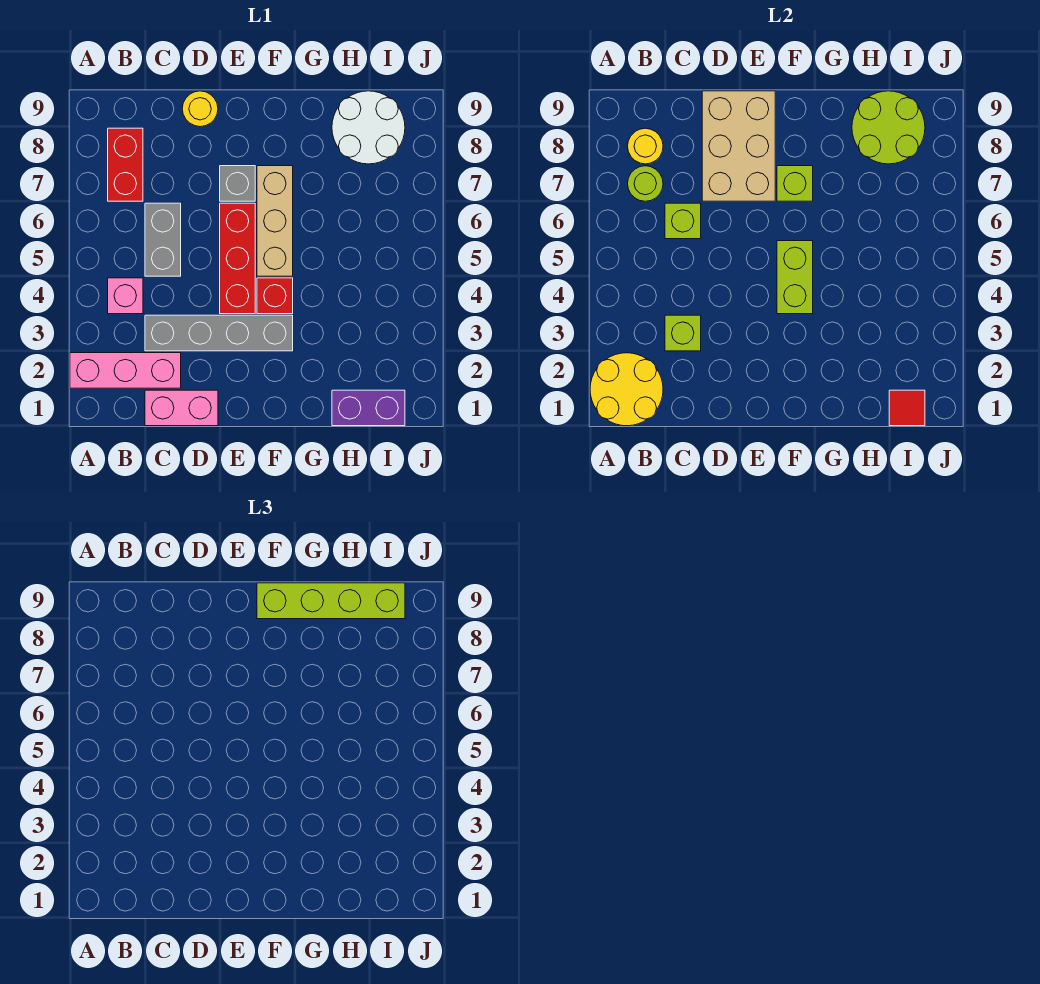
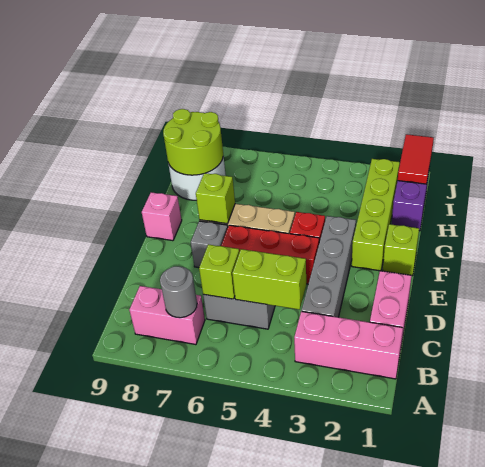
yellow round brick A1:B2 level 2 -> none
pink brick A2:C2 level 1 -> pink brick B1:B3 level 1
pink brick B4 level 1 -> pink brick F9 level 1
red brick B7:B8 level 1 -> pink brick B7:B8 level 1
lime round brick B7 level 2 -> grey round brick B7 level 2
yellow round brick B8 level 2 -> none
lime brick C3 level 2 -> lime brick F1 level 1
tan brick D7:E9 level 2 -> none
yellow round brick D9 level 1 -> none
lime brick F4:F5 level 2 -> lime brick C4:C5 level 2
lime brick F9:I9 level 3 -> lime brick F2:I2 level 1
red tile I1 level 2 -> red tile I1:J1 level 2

---

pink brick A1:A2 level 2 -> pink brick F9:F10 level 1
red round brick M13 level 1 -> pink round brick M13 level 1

* * *

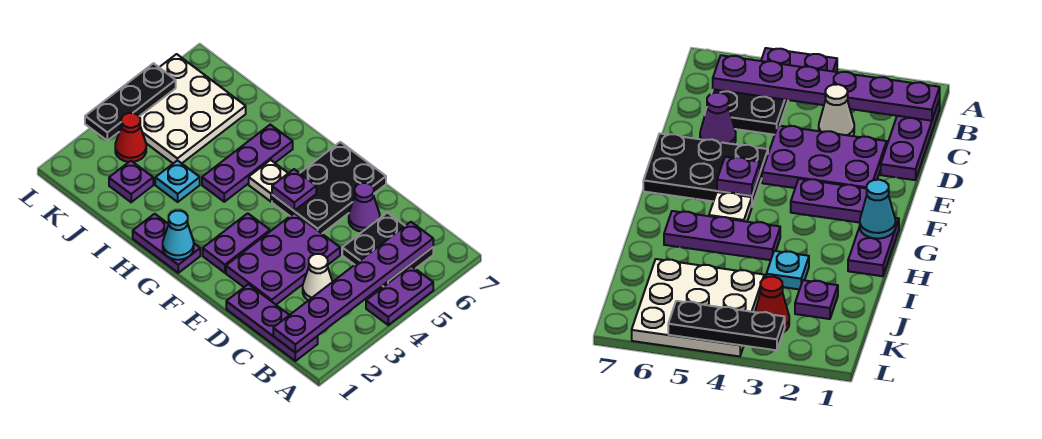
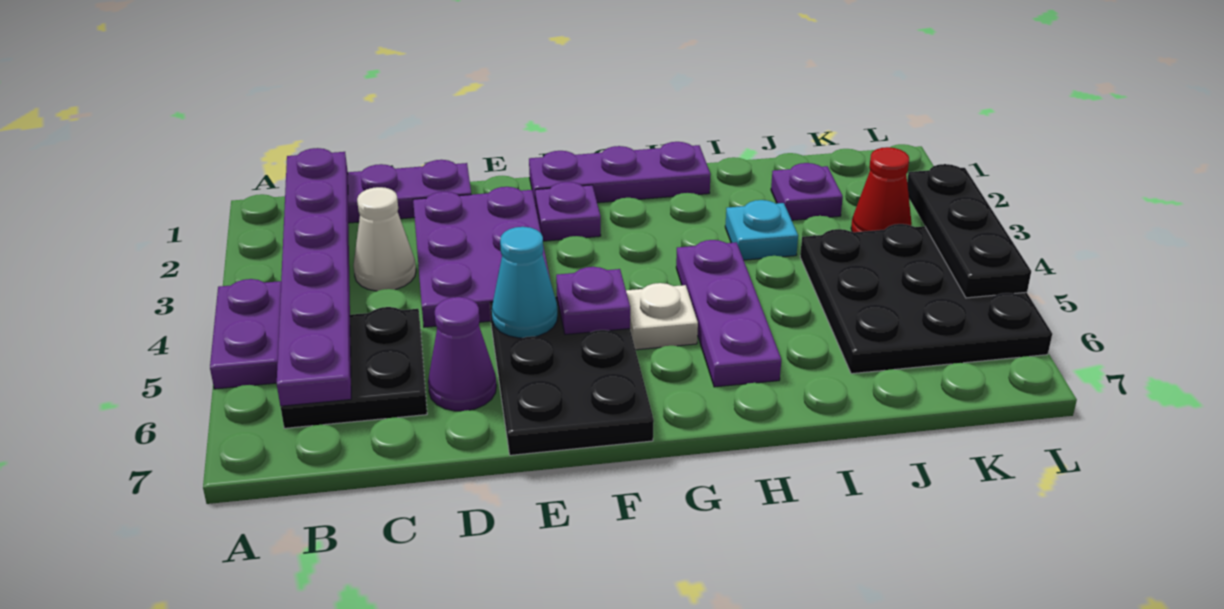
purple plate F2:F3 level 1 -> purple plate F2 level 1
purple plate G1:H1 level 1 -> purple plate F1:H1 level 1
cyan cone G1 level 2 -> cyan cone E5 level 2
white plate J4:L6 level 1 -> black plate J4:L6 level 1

## Task to complete
The response should be the listing above, limited to the lines between the one holding "red brick B7:B8" and the one holding "red tile I1 level 2 -> red tile I1:J1 level 2", inclusive, reproduced exactly.

## Answer box
red brick B7:B8 level 1 -> pink brick B7:B8 level 1
lime round brick B7 level 2 -> grey round brick B7 level 2
yellow round brick B8 level 2 -> none
lime brick C3 level 2 -> lime brick F1 level 1
tan brick D7:E9 level 2 -> none
yellow round brick D9 level 1 -> none
lime brick F4:F5 level 2 -> lime brick C4:C5 level 2
lime brick F9:I9 level 3 -> lime brick F2:I2 level 1
red tile I1 level 2 -> red tile I1:J1 level 2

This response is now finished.